Stored entries
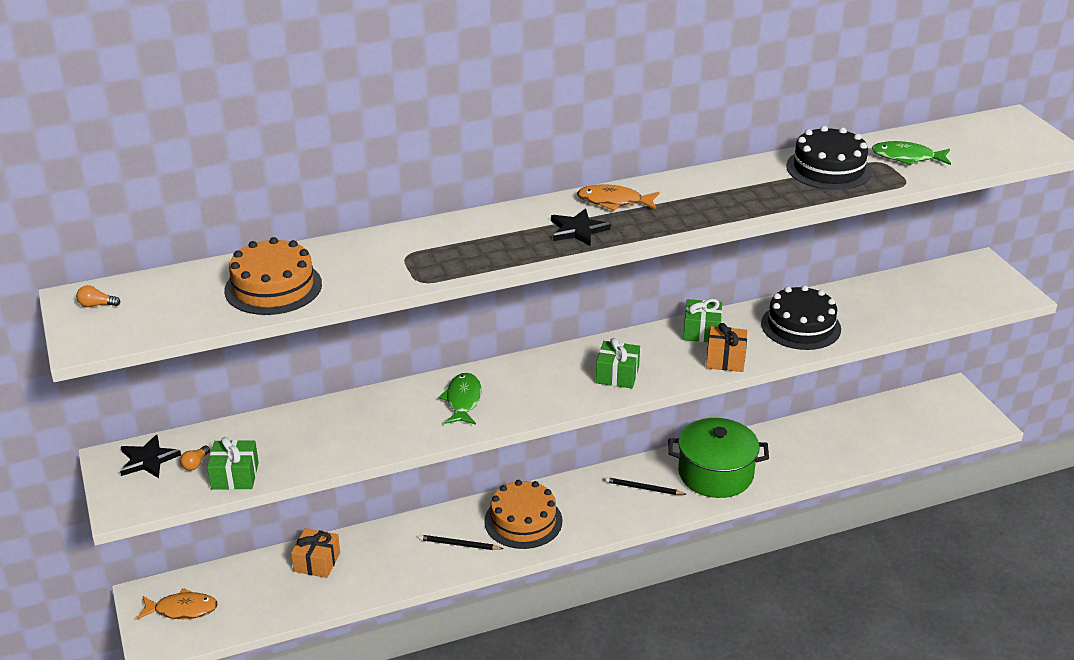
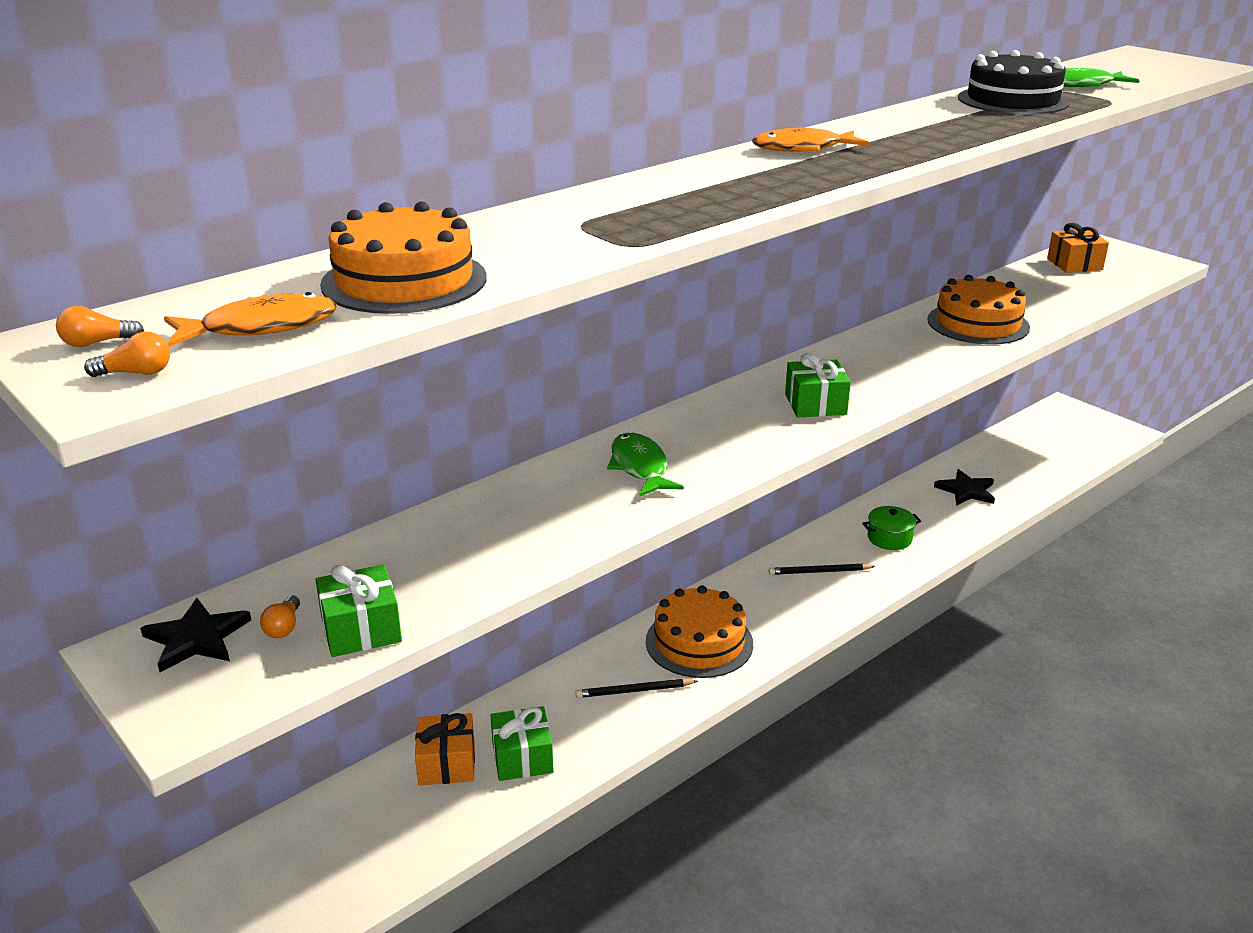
camera: 20 degrees left, 5 degrees down
orange fish [136,588,218,620] -> orange fish moved to [164,292,337,347]
black star [551,209,611,247] -> black star moved to [934,469,995,506]
green pot [668,418,769,498] -> green pot [862,506,921,550], size x0.46
green gift [683,299,722,342] -> green gift moved to [490,706,554,781]
orange gift [706,323,747,372] -> orange gift moved to [1047,223,1109,273]
black cake [761,285,841,350] -> orange cake [927,275,1030,345]
none -> orange light bulb [84,331,170,377]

* Goal of the exercise
Transcribe every entry exactly. Leave out the pictures.

* Result
camera: 20 degrees left, 5 degrees down
orange fish [136,588,218,620] -> orange fish moved to [164,292,337,347]
black star [551,209,611,247] -> black star moved to [934,469,995,506]
green pot [668,418,769,498] -> green pot [862,506,921,550], size x0.46
green gift [683,299,722,342] -> green gift moved to [490,706,554,781]
orange gift [706,323,747,372] -> orange gift moved to [1047,223,1109,273]
black cake [761,285,841,350] -> orange cake [927,275,1030,345]
none -> orange light bulb [84,331,170,377]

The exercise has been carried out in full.